▶ [DESCRIPTION OF THE TASK]:
Each entry below should be printed exactly, with every image left out.

▶ [INPUT DATA]:
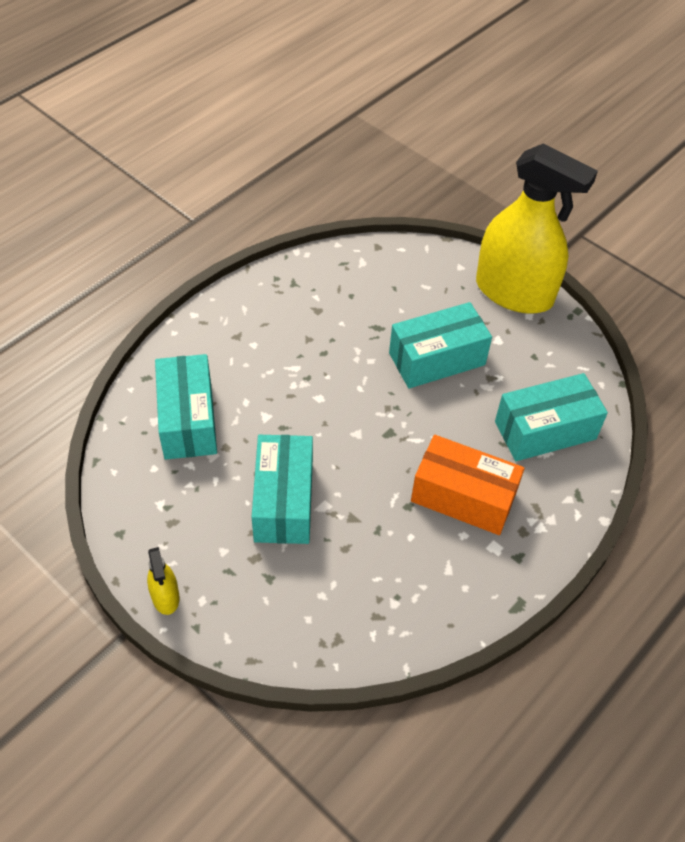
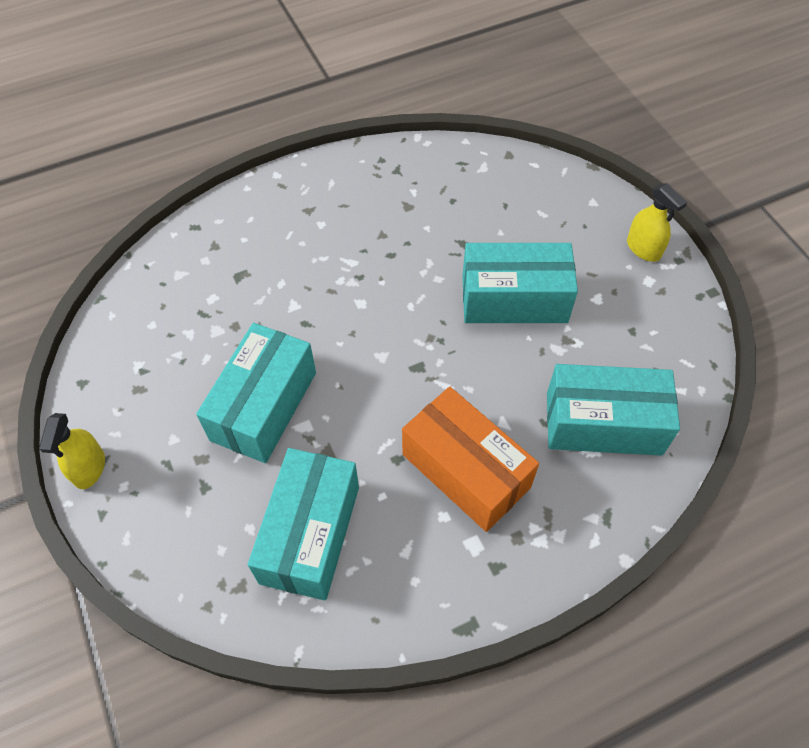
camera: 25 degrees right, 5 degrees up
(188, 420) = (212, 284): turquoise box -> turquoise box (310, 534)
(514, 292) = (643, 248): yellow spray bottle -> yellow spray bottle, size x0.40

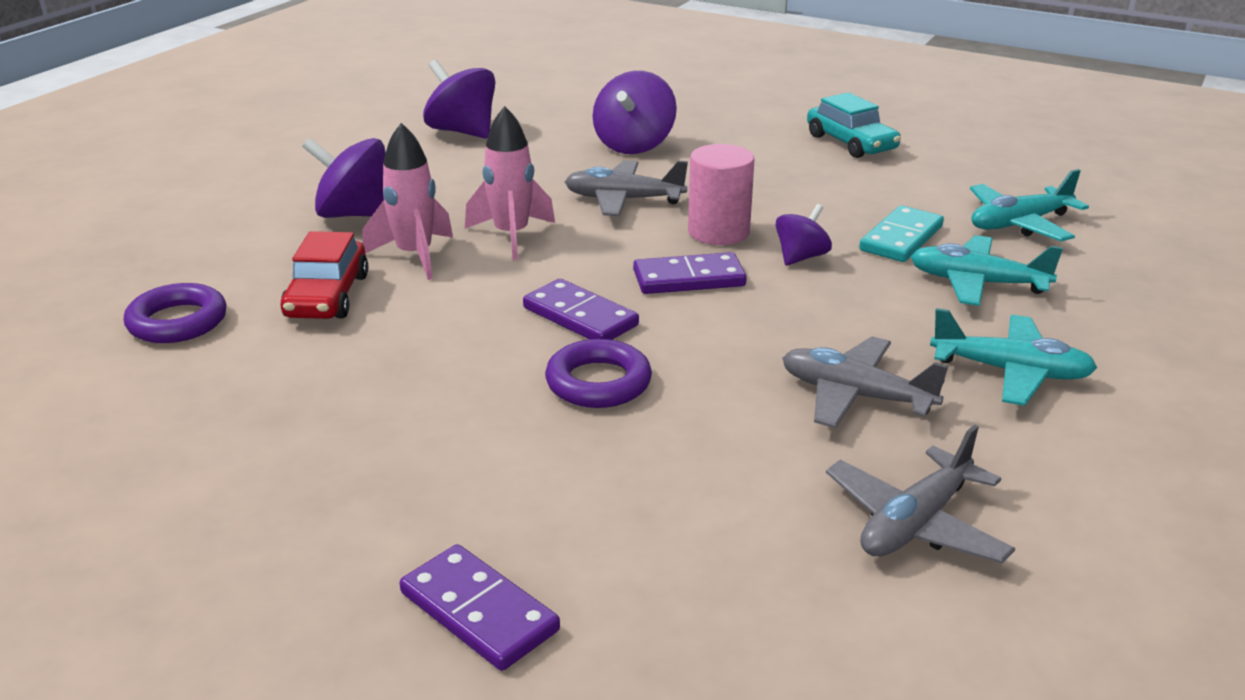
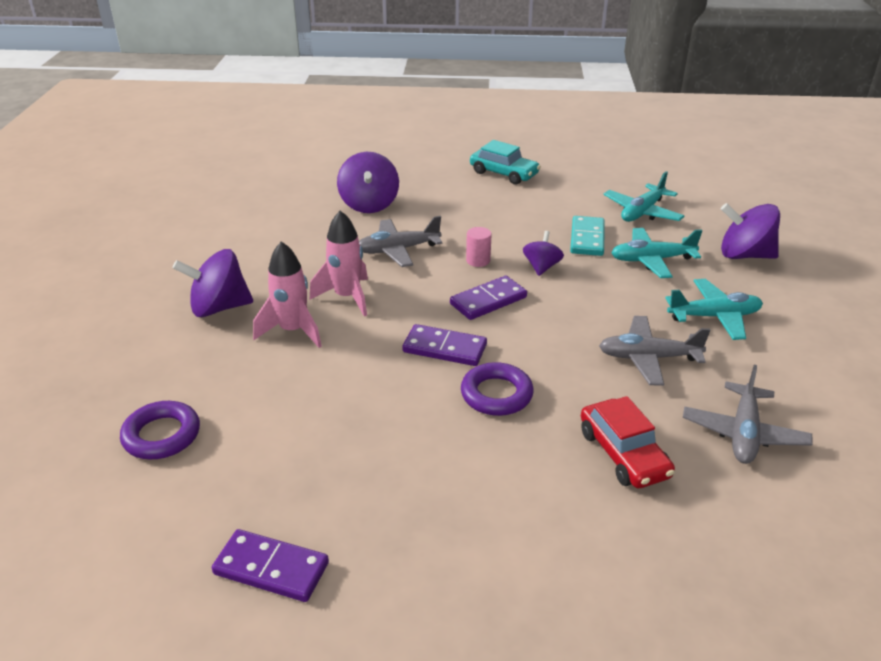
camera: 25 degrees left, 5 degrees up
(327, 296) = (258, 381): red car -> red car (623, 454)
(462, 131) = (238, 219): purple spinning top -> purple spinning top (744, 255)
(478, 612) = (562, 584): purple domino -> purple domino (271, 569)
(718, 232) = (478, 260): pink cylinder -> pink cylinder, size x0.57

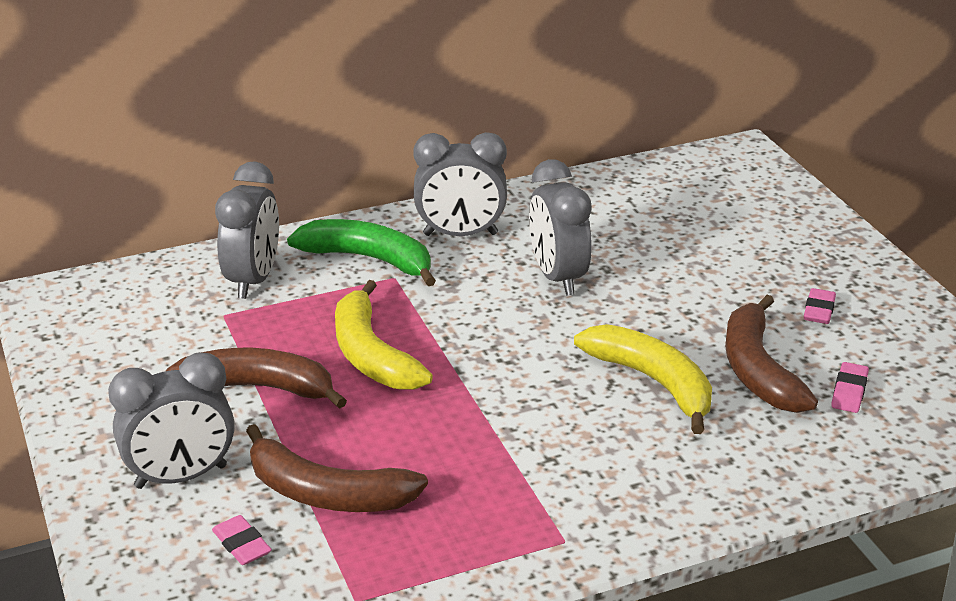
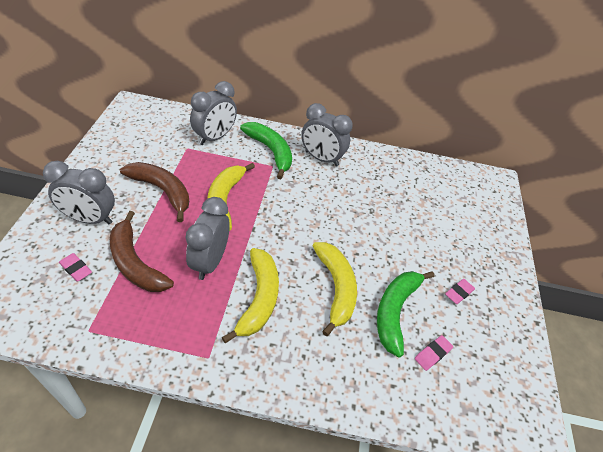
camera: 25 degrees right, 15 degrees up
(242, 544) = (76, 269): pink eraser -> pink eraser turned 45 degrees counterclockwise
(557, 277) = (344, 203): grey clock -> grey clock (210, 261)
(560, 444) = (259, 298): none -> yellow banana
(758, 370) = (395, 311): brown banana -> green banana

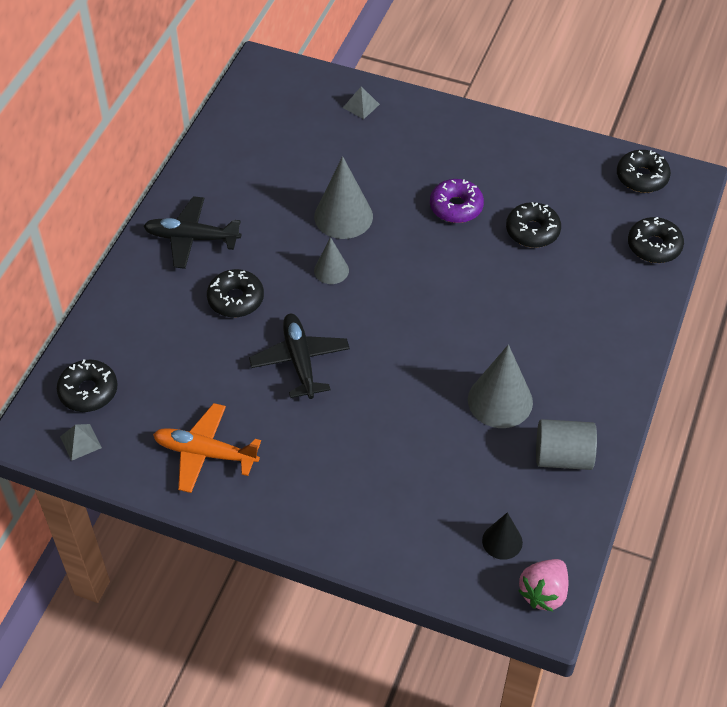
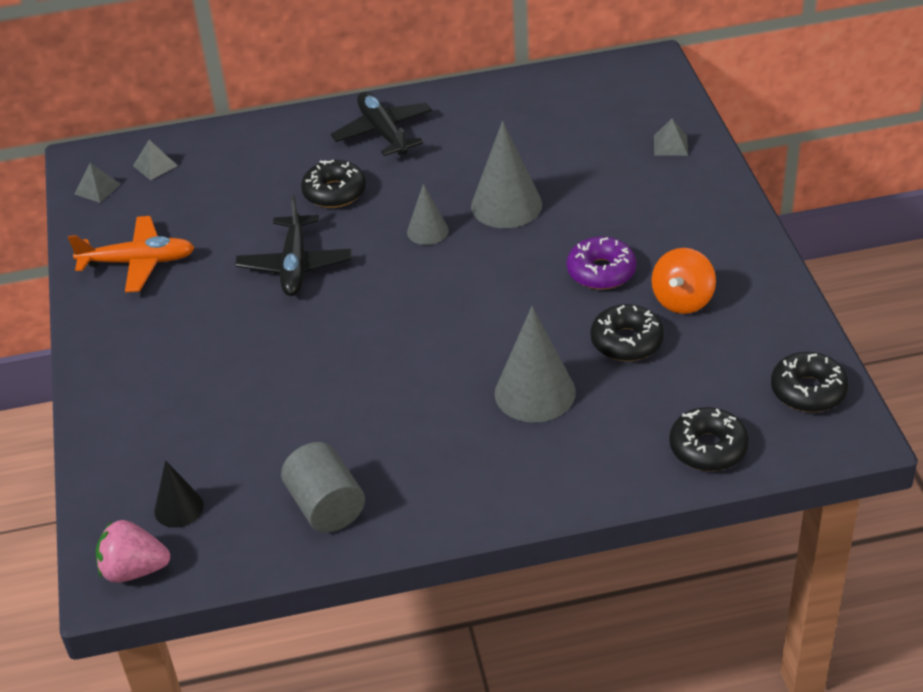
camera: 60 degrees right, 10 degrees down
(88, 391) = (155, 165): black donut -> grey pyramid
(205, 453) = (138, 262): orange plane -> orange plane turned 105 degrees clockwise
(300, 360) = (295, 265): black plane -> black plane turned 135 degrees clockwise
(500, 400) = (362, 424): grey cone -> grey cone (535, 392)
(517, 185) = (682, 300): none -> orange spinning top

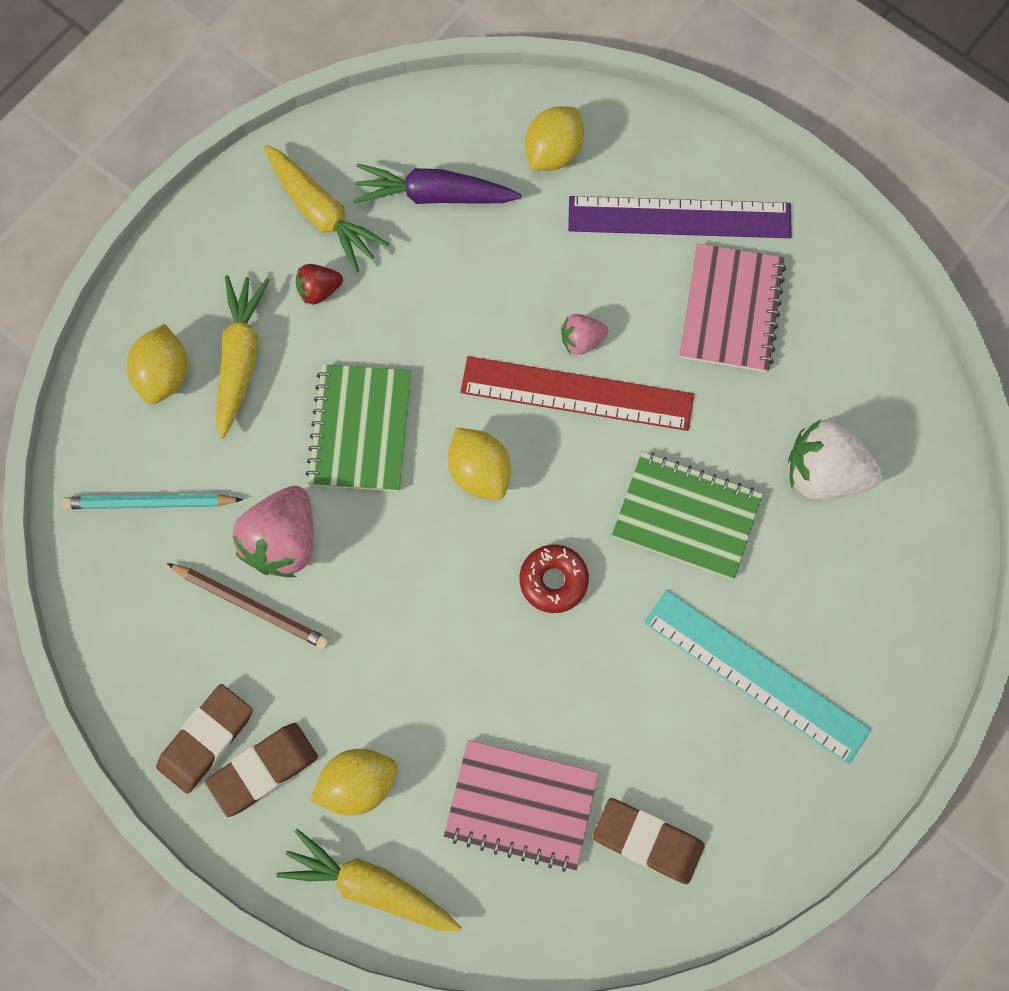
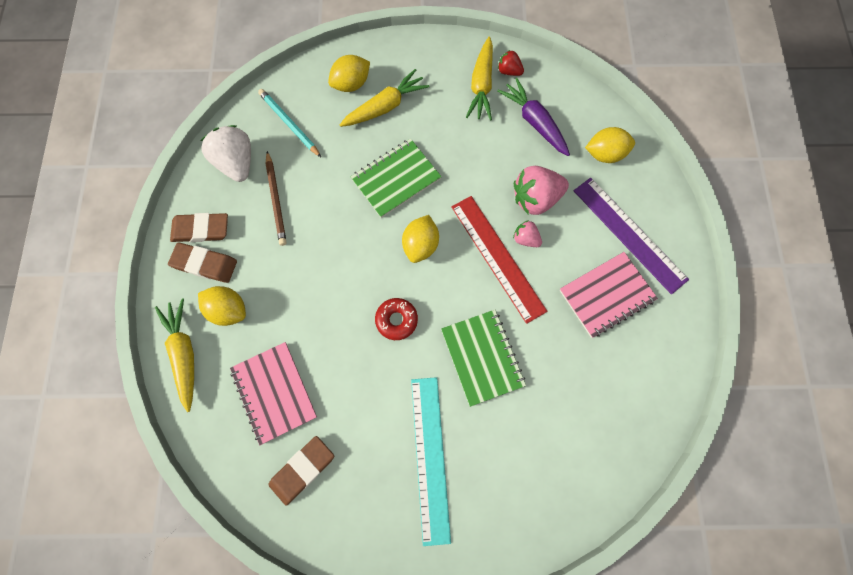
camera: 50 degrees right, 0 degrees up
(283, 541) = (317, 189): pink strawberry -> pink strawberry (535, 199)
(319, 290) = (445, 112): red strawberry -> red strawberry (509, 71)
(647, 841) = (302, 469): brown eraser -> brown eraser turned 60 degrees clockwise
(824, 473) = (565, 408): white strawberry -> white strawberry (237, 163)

▶ [SOLUTION FOR THIS TASK]:
camera: 25 degrees right, 5 degrees up
(188, 420) = (212, 284): turquoise box -> turquoise box (310, 534)
(514, 292) = (643, 248): yellow spray bottle -> yellow spray bottle, size x0.40

camera: 25 degrees left, 5 degrees up
(327, 296) = (258, 381): red car -> red car (623, 454)
(462, 131) = (238, 219): purple spinning top -> purple spinning top (744, 255)
(478, 612) = (562, 584): purple domino -> purple domino (271, 569)
(718, 232) = (478, 260): pink cylinder -> pink cylinder, size x0.57

camera: 25 degrees right, 15 degrees up
(242, 544) = (76, 269): pink eraser -> pink eraser turned 45 degrees counterclockwise
(557, 277) = (344, 203): grey clock -> grey clock (210, 261)
(560, 444) = (259, 298): none -> yellow banana
(758, 370) = (395, 311): brown banana -> green banana

camera: 60 degrees right, 10 degrees down
(88, 391) = (155, 165): black donut -> grey pyramid
(205, 453) = (138, 262): orange plane -> orange plane turned 105 degrees clockwise
(300, 360) = (295, 265): black plane -> black plane turned 135 degrees clockwise
(500, 400) = (362, 424): grey cone -> grey cone (535, 392)
(517, 185) = (682, 300): none -> orange spinning top

camera: 50 degrees right, 0 degrees up
(283, 541) = (317, 189): pink strawberry -> pink strawberry (535, 199)
(319, 290) = (445, 112): red strawberry -> red strawberry (509, 71)
(647, 841) = (302, 469): brown eraser -> brown eraser turned 60 degrees clockwise
(824, 473) = (565, 408): white strawberry -> white strawberry (237, 163)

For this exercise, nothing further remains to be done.